[Coordinate-based object records]
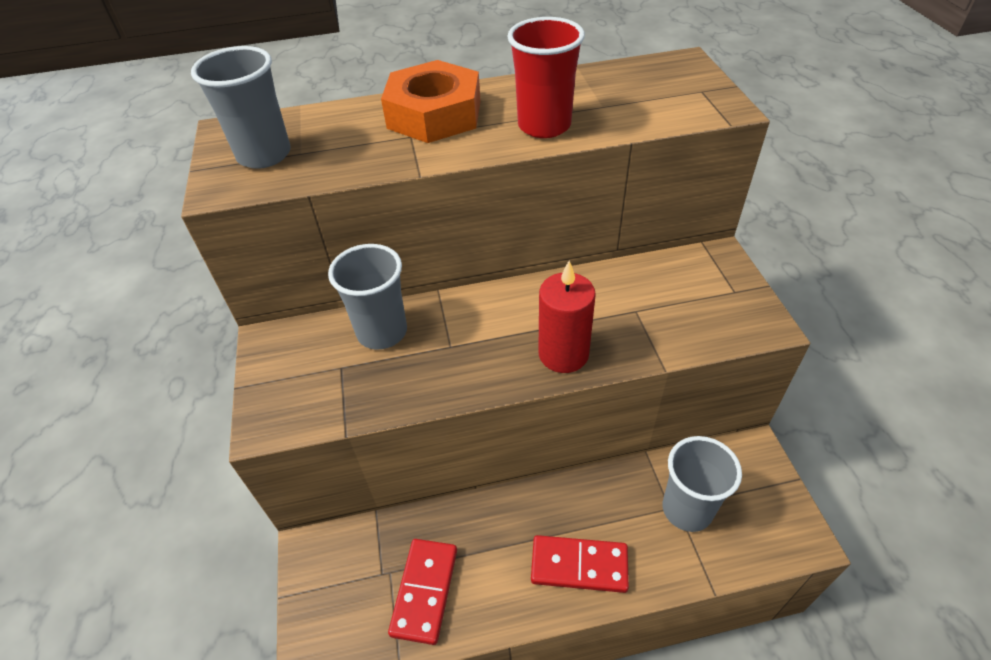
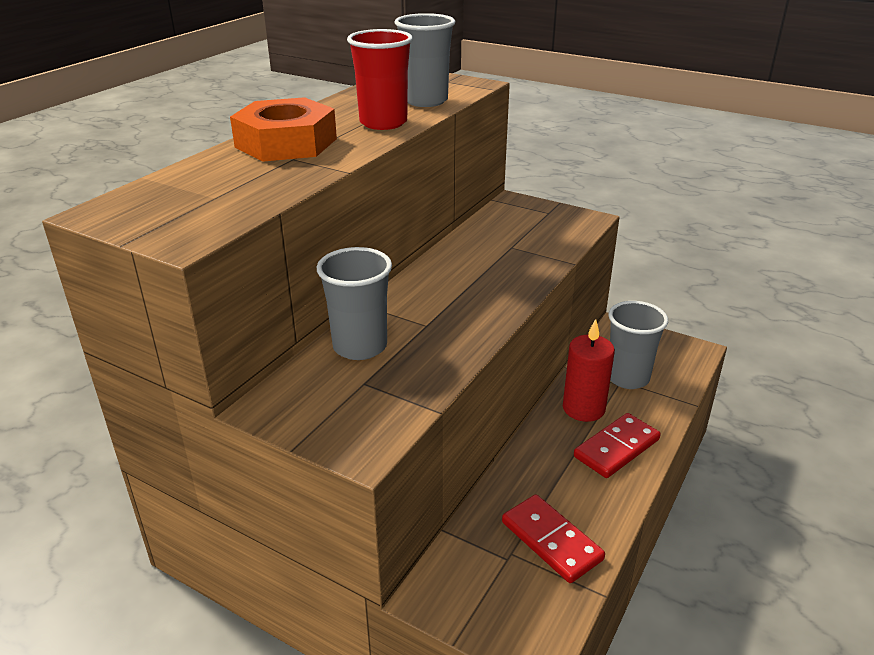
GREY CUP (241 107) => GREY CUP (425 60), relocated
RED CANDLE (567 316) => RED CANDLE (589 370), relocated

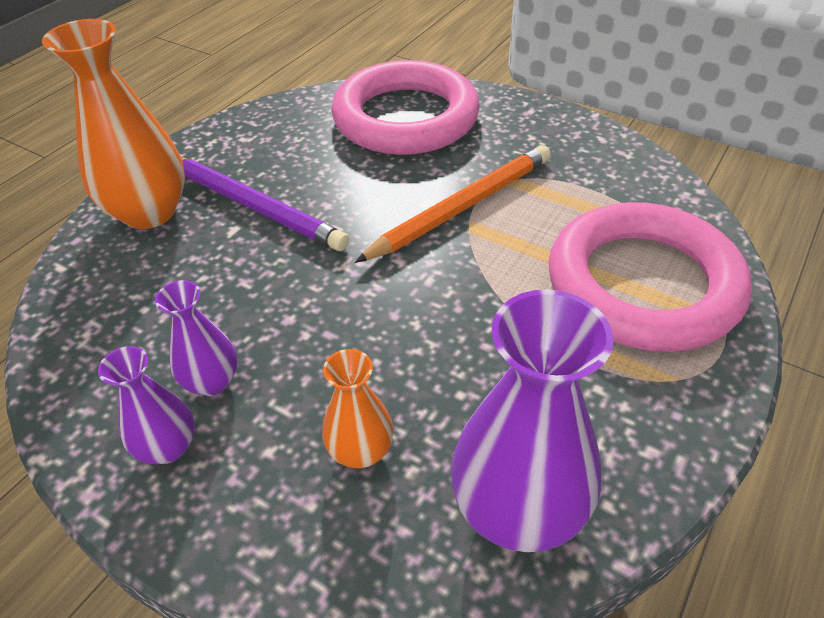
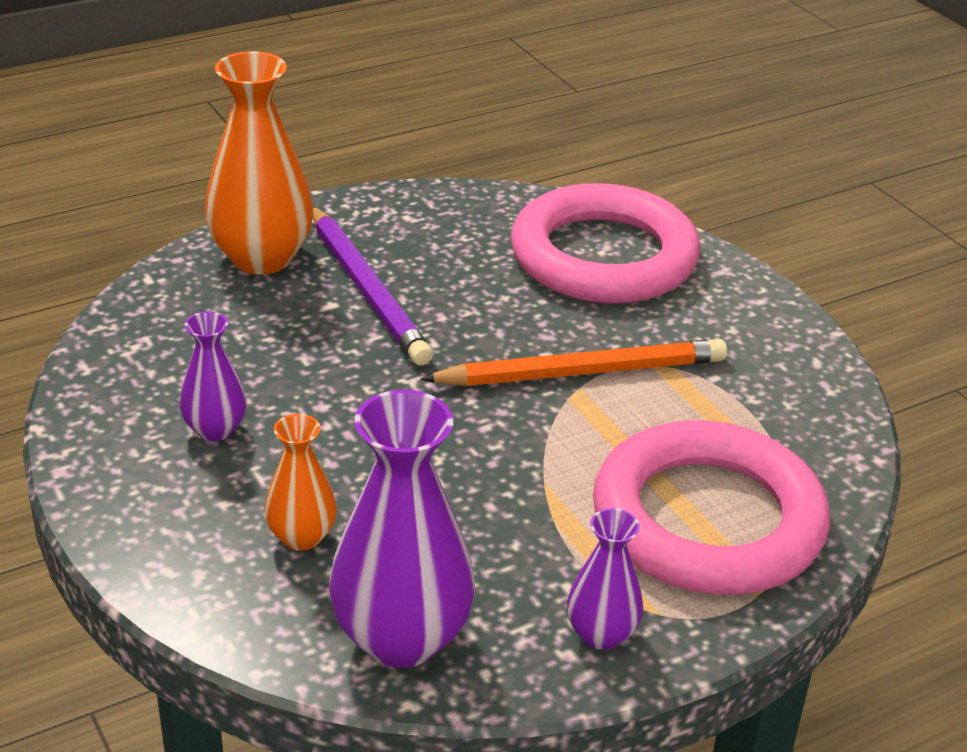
PURPLE VASE (146 405) => PURPLE VASE (605 579), relocated

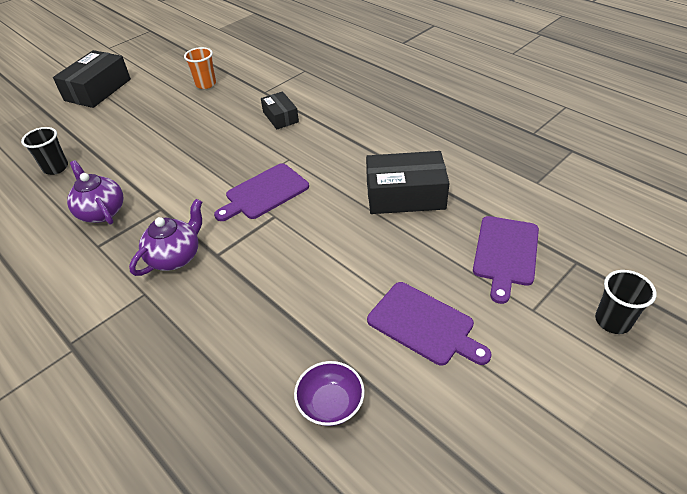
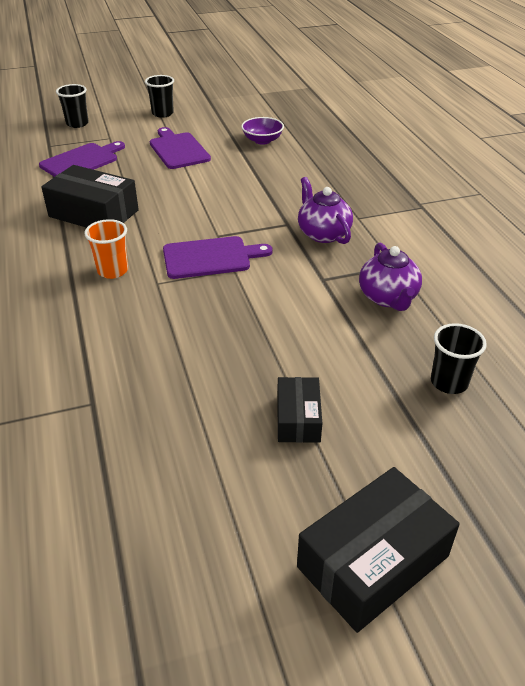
ORANGE CUP (200 68) => ORANGE CUP (106 249), relocated
nothing => BLACK CUP (159 96)
BLACK BOX (280 110) => BLACK BOX (299 410), relocated
PURPLE TEAPOT (165 237) => PURPLE TEAPOT (325 210), 90 degrees clockwise

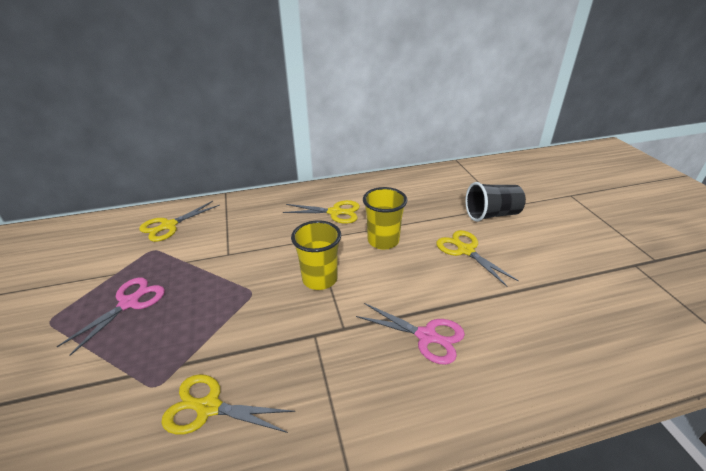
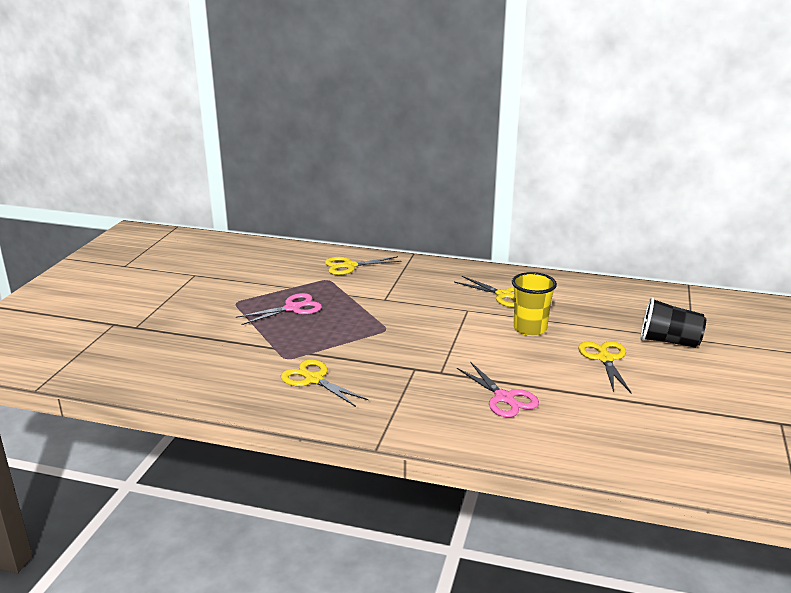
YELLOW CUP (316 255) => nothing

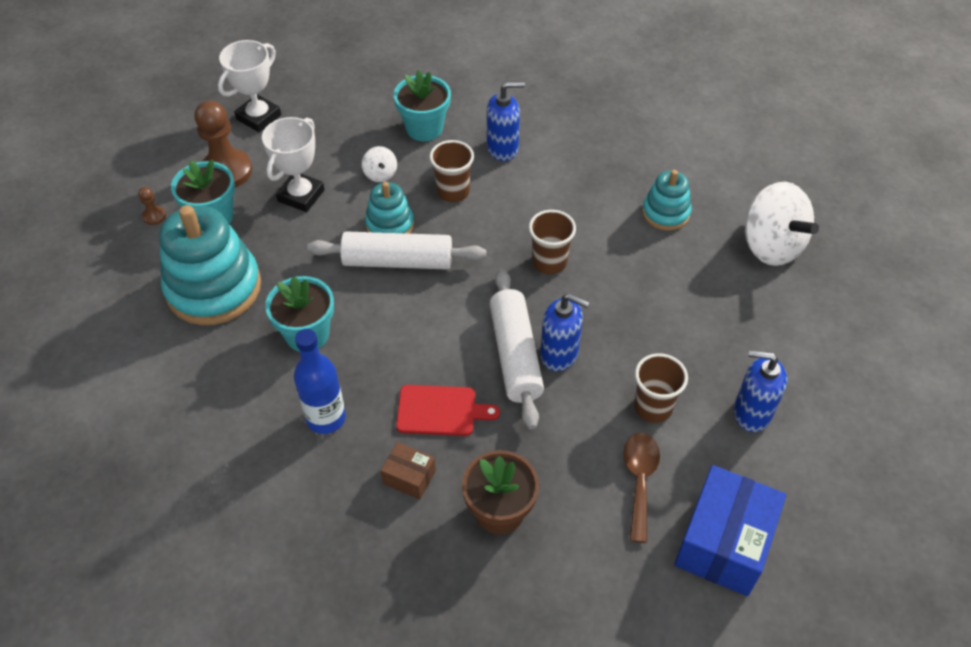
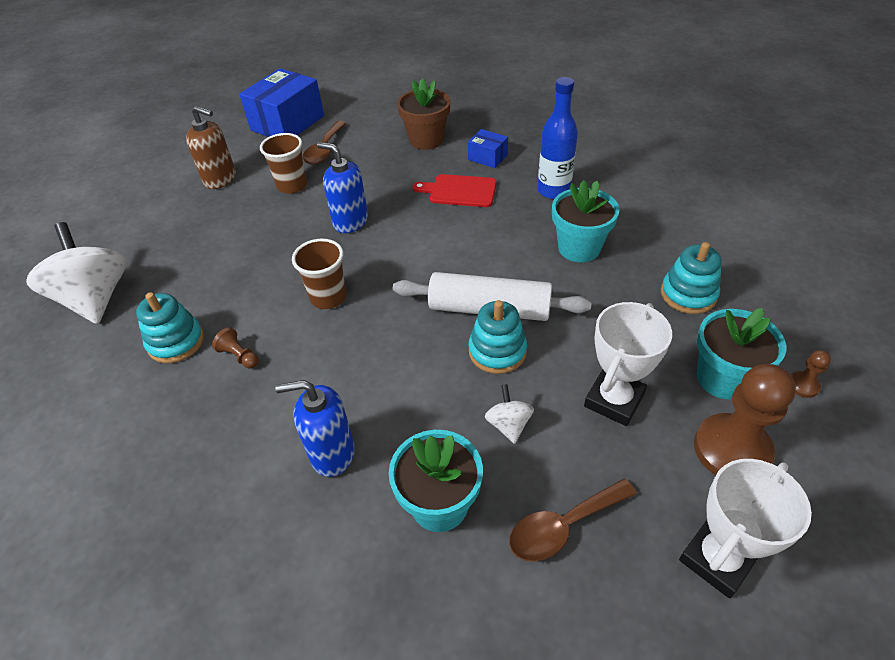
BLUE SOAP DISPENSER (760 391) => BROWN SOAP DISPENSER (211 147)
nothing => BROWN PAWN (235 348)
BROWN BOX (408 471) => BLUE BOX (488 148)
nothing => BROWN SPOON (573 520)
TURQUOISE STACKING TOY (210 265) => TURQUOISE STACKING TOY (691 278), x0.54
BROWN CUP (451 171) => nothing
WHITE ROLLING PIN (516 349) => nothing

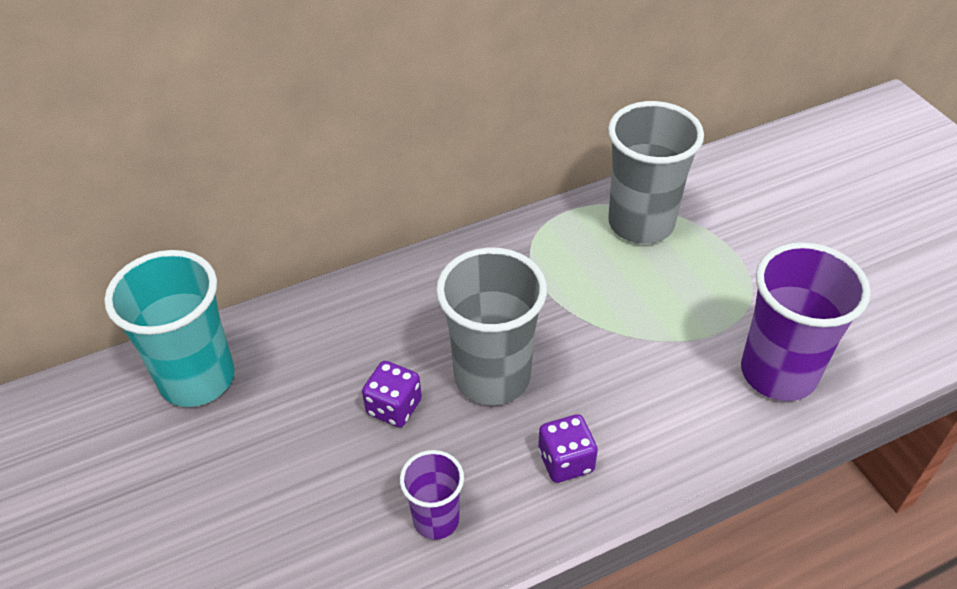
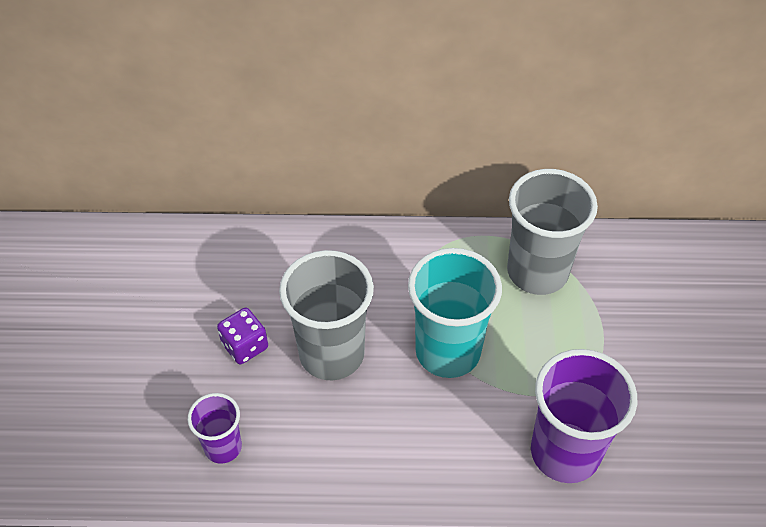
TURQUOISE CUP (169 328) => TURQUOISE CUP (455 313), relocated
PURPLE DICE (568 448) => nothing

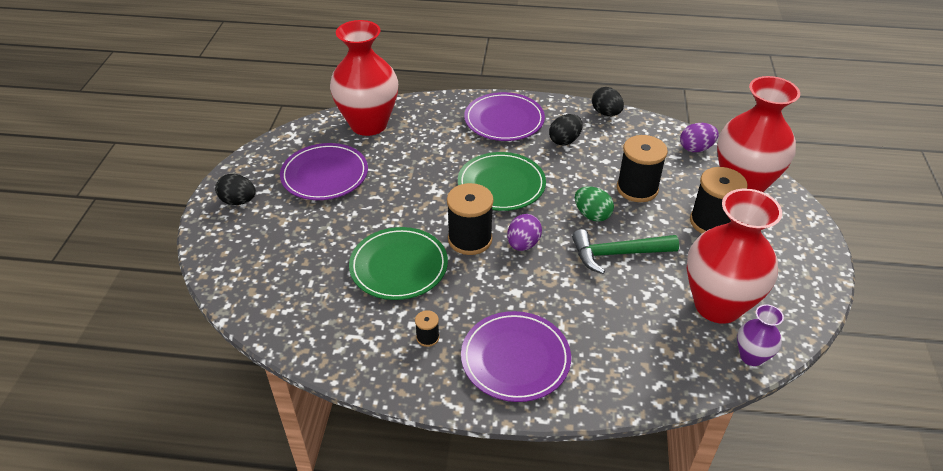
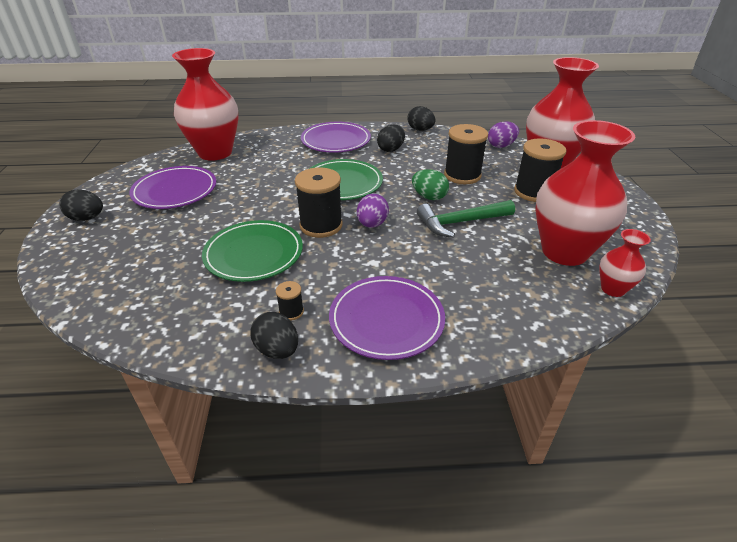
nothing => BLACK EGG (274 335)
PURPLE VASE (760 335) => RED VASE (625 263)

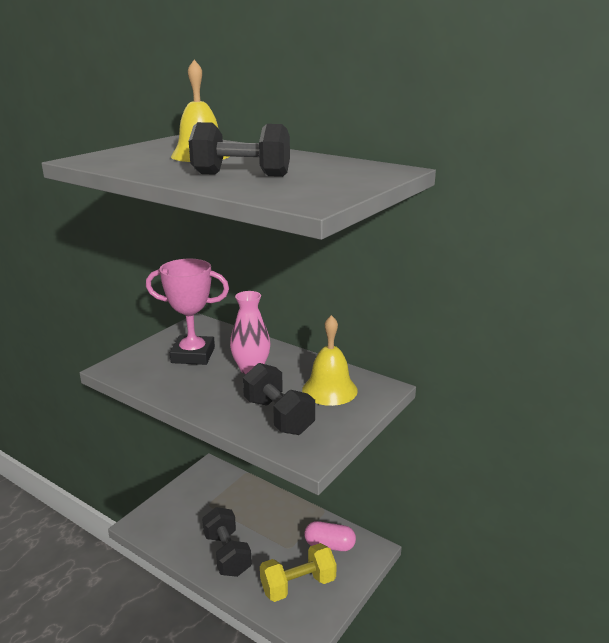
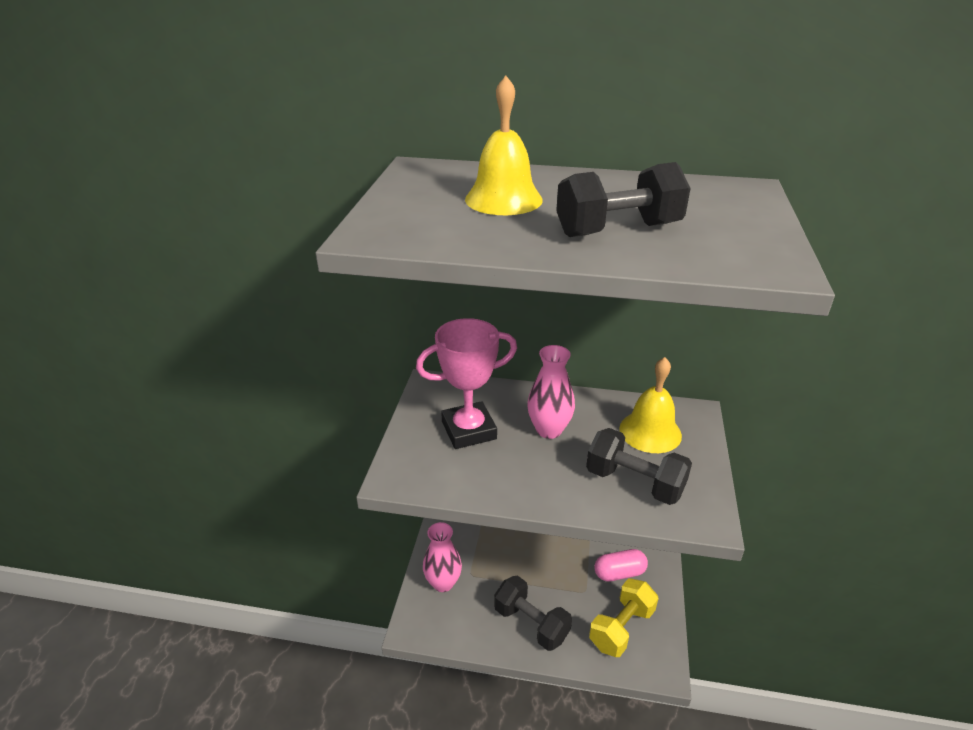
nothing => PINK VASE (442 557)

### TO DO:
Output nothing except an exact copy of the records above, with the images left out.

### REPLY:
GREY CUP (241 107) => GREY CUP (425 60), relocated
RED CANDLE (567 316) => RED CANDLE (589 370), relocated

PURPLE VASE (146 405) => PURPLE VASE (605 579), relocated

ORANGE CUP (200 68) => ORANGE CUP (106 249), relocated
nothing => BLACK CUP (159 96)
BLACK BOX (280 110) => BLACK BOX (299 410), relocated
PURPLE TEAPOT (165 237) => PURPLE TEAPOT (325 210), 90 degrees clockwise

YELLOW CUP (316 255) => nothing

BLUE SOAP DISPENSER (760 391) => BROWN SOAP DISPENSER (211 147)
nothing => BROWN PAWN (235 348)
BROWN BOX (408 471) => BLUE BOX (488 148)
nothing => BROWN SPOON (573 520)
TURQUOISE STACKING TOY (210 265) => TURQUOISE STACKING TOY (691 278), x0.54
BROWN CUP (451 171) => nothing
WHITE ROLLING PIN (516 349) => nothing

TURQUOISE CUP (169 328) => TURQUOISE CUP (455 313), relocated
PURPLE DICE (568 448) => nothing

nothing => BLACK EGG (274 335)
PURPLE VASE (760 335) => RED VASE (625 263)

nothing => PINK VASE (442 557)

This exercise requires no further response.